**EXERCISE DETAILS:** An exact restatement of the data is required, with the images omitted.

**GIVEN DATA:**
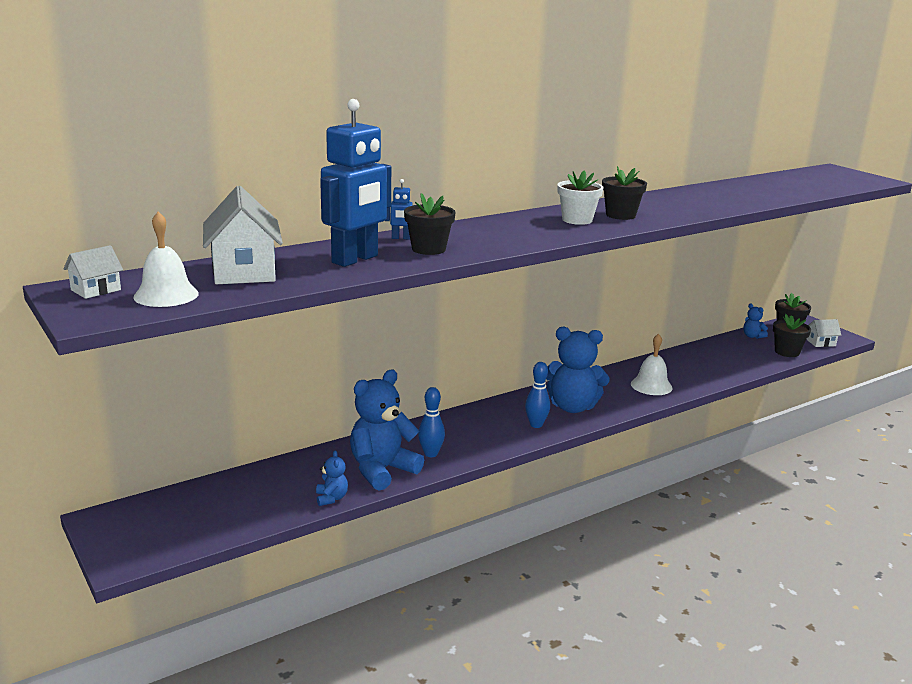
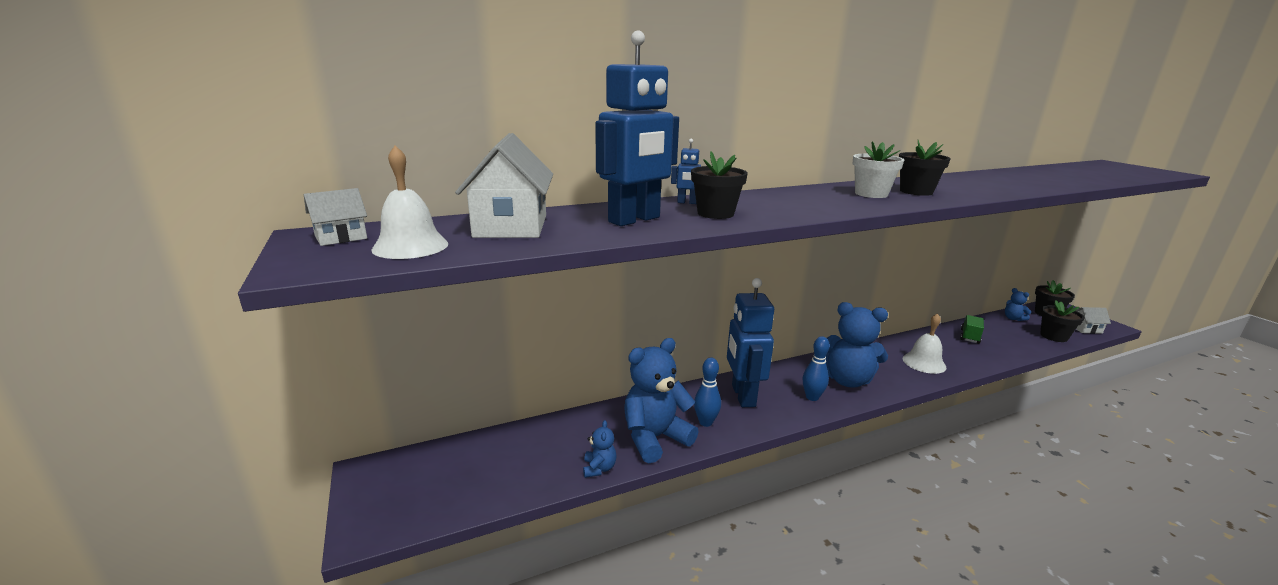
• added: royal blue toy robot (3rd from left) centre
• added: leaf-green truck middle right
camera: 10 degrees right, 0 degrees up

**EXERCISE RESULT:**
• added: royal blue toy robot (3rd from left) centre
• added: leaf-green truck middle right
camera: 10 degrees right, 0 degrees up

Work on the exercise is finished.